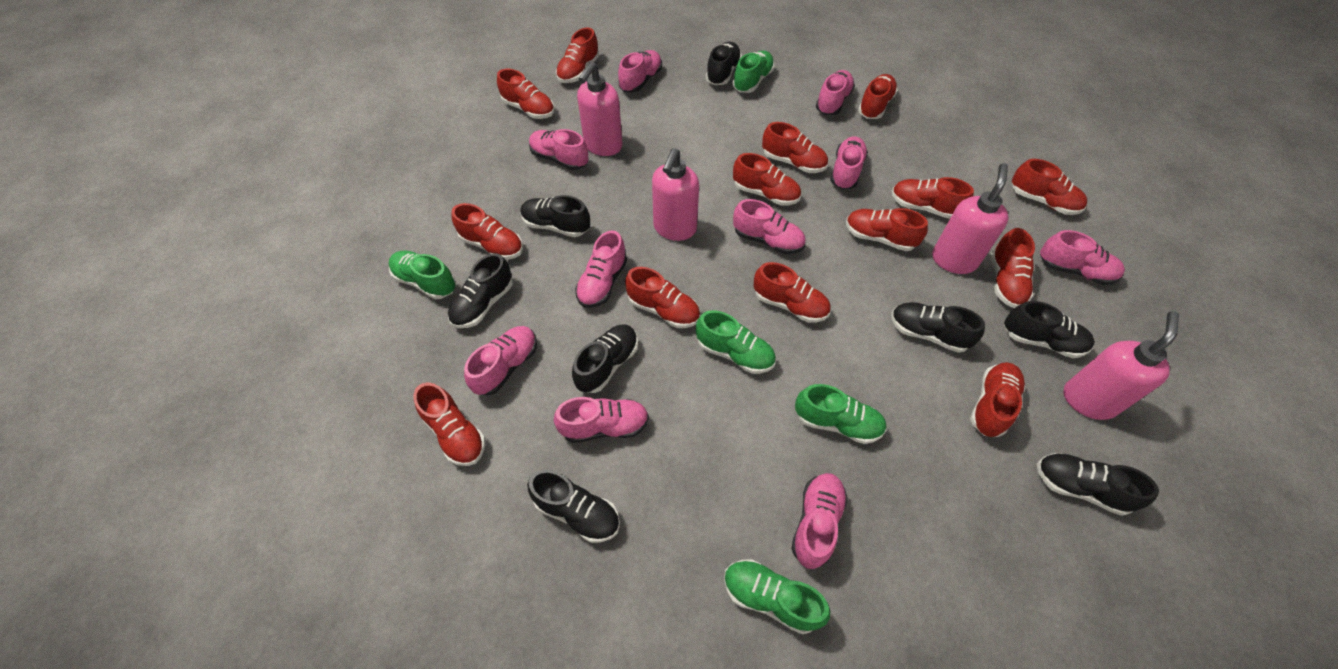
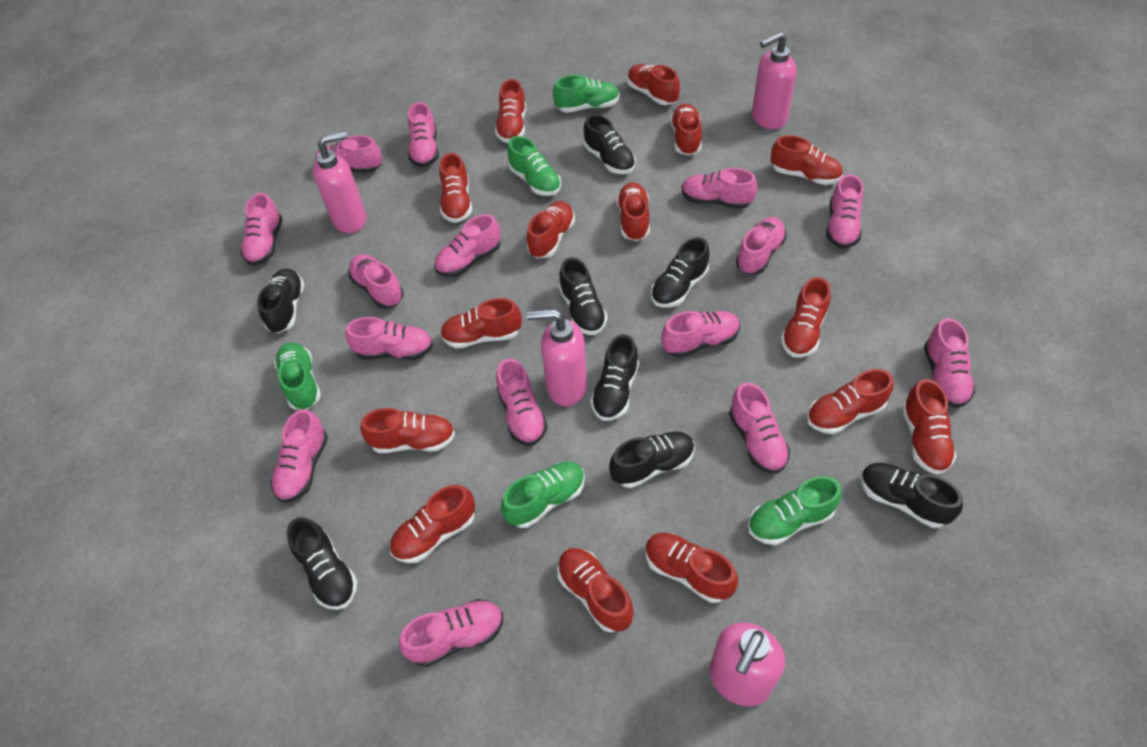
pink shoe: 10 -> 15
red shoe: 14 -> 15

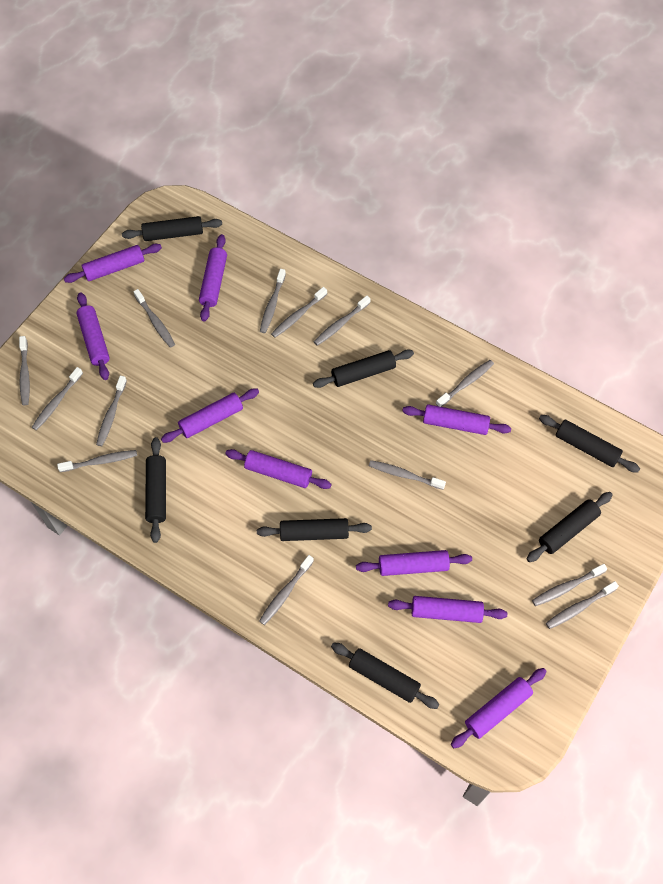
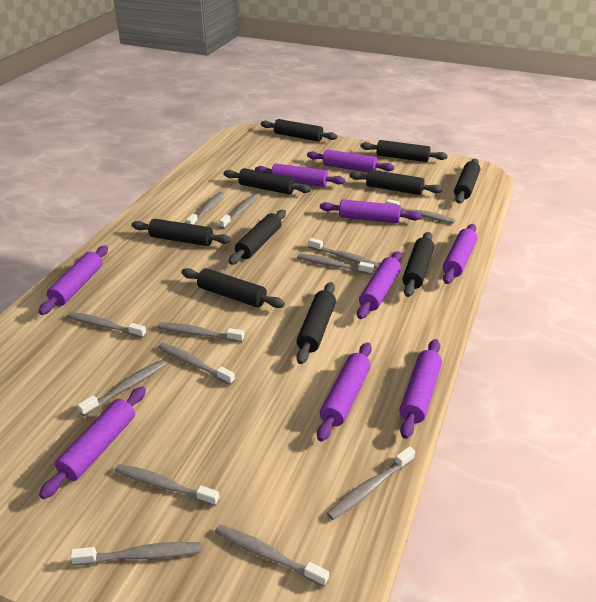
black rolling pin: 7 -> 10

▶ [Try it]: Write out the data in full and exactly as given, though without the images.

▶ [Response below]:
pink shoe: 10 -> 15
red shoe: 14 -> 15

black rolling pin: 7 -> 10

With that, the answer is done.